* _TASK DETAILS_: Write out the records that appear below, verbatim and complete, but without pictures.

* _Scene image comparisons_:

+ + + +

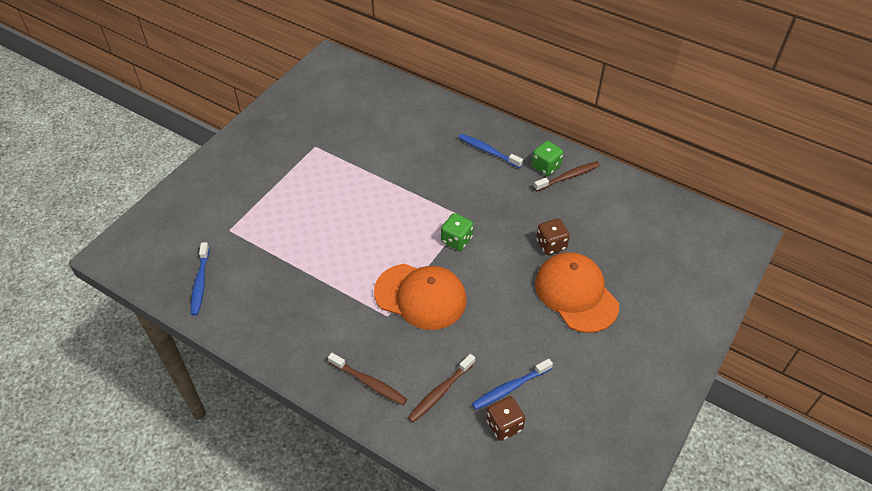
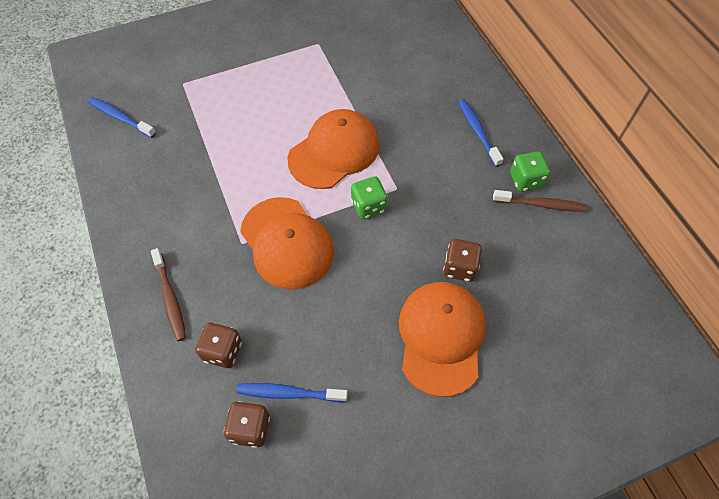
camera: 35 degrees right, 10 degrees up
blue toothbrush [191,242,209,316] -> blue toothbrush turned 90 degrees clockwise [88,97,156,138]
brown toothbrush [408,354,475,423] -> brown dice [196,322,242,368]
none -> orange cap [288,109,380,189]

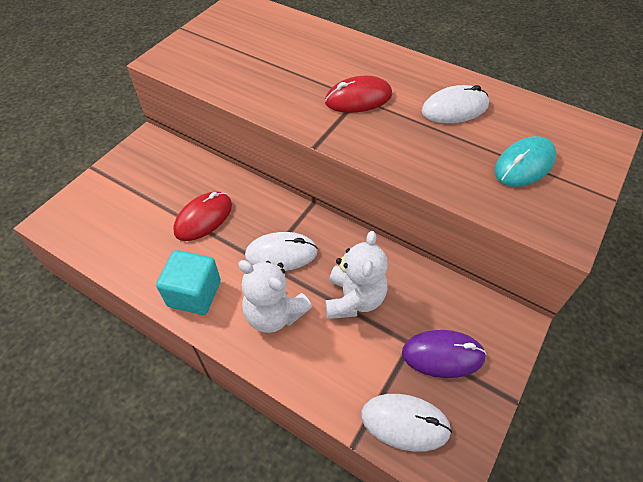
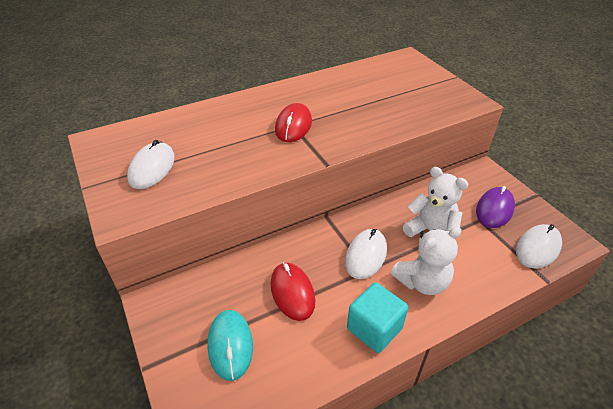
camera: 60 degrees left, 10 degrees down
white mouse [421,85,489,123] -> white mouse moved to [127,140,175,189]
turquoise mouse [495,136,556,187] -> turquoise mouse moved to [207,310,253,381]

+ + + +

* _ANSWER SPACE_:
camera: 35 degrees right, 10 degrees up
blue toothbrush [191,242,209,316] -> blue toothbrush turned 90 degrees clockwise [88,97,156,138]
brown toothbrush [408,354,475,423] -> brown dice [196,322,242,368]
none -> orange cap [288,109,380,189]

camera: 60 degrees left, 10 degrees down
white mouse [421,85,489,123] -> white mouse moved to [127,140,175,189]
turquoise mouse [495,136,556,187] -> turquoise mouse moved to [207,310,253,381]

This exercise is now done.